**Task to carry out**
Return the lines from the line containing "BUTTON1 pin SIG: GP2 -> GP5" through the last line of the material below, exactly as they appear and with no others.

**The input**
────────────────────
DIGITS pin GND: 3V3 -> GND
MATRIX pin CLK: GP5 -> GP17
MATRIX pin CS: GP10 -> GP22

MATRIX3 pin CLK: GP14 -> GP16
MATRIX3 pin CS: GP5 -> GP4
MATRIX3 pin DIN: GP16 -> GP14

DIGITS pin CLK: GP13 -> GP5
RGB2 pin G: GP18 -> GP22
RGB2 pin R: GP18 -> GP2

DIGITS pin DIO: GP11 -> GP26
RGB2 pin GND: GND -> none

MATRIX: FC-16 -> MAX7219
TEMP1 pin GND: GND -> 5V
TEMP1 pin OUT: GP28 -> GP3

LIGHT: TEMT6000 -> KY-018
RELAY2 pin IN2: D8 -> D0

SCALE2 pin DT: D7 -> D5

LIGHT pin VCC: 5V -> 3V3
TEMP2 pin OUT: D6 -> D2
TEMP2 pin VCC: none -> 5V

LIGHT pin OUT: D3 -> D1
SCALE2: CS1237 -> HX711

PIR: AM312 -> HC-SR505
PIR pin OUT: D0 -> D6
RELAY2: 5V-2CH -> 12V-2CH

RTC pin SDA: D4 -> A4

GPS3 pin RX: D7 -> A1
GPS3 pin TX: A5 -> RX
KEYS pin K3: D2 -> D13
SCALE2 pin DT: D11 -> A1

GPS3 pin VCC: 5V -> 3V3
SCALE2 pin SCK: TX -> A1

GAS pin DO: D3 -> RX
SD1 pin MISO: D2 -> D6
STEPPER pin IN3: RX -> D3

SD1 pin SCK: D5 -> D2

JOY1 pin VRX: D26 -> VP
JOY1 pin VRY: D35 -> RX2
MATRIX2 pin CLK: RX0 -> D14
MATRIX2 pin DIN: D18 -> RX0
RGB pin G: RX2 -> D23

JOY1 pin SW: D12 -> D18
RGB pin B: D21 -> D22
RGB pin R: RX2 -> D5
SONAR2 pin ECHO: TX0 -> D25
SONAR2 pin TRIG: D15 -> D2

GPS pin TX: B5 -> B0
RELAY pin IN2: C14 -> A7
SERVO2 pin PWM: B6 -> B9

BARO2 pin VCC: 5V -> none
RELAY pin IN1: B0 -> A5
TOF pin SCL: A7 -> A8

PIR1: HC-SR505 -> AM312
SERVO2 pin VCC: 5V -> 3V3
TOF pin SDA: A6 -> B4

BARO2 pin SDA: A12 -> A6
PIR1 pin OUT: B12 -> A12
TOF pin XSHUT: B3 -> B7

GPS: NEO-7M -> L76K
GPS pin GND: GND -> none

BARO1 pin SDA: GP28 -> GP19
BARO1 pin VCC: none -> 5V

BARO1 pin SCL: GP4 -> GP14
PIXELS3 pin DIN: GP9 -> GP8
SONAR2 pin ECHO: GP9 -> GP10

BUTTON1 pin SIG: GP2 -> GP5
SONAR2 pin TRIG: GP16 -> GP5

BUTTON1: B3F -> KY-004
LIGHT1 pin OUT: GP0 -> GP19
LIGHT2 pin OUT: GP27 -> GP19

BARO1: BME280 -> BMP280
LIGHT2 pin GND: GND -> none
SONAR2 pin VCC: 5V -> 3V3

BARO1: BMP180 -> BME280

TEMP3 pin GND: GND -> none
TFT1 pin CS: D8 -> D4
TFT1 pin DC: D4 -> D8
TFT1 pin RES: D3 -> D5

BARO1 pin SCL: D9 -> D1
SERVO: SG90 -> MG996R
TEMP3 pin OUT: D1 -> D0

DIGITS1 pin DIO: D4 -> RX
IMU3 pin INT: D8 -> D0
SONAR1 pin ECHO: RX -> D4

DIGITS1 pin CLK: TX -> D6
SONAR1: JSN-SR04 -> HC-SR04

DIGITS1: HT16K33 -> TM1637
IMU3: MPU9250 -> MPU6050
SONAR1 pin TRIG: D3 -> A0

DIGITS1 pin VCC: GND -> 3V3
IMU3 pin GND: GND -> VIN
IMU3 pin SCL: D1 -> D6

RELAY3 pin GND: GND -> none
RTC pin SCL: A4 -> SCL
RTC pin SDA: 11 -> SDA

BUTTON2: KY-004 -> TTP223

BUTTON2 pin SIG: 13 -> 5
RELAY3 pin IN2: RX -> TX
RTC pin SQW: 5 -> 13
────────────────────
**Completed exercise**
BUTTON1 pin SIG: GP2 -> GP5
SONAR2 pin TRIG: GP16 -> GP5

BUTTON1: B3F -> KY-004
LIGHT1 pin OUT: GP0 -> GP19
LIGHT2 pin OUT: GP27 -> GP19

BARO1: BME280 -> BMP280
LIGHT2 pin GND: GND -> none
SONAR2 pin VCC: 5V -> 3V3

BARO1: BMP180 -> BME280

TEMP3 pin GND: GND -> none
TFT1 pin CS: D8 -> D4
TFT1 pin DC: D4 -> D8
TFT1 pin RES: D3 -> D5

BARO1 pin SCL: D9 -> D1
SERVO: SG90 -> MG996R
TEMP3 pin OUT: D1 -> D0

DIGITS1 pin DIO: D4 -> RX
IMU3 pin INT: D8 -> D0
SONAR1 pin ECHO: RX -> D4

DIGITS1 pin CLK: TX -> D6
SONAR1: JSN-SR04 -> HC-SR04

DIGITS1: HT16K33 -> TM1637
IMU3: MPU9250 -> MPU6050
SONAR1 pin TRIG: D3 -> A0

DIGITS1 pin VCC: GND -> 3V3
IMU3 pin GND: GND -> VIN
IMU3 pin SCL: D1 -> D6

RELAY3 pin GND: GND -> none
RTC pin SCL: A4 -> SCL
RTC pin SDA: 11 -> SDA

BUTTON2: KY-004 -> TTP223

BUTTON2 pin SIG: 13 -> 5
RELAY3 pin IN2: RX -> TX
RTC pin SQW: 5 -> 13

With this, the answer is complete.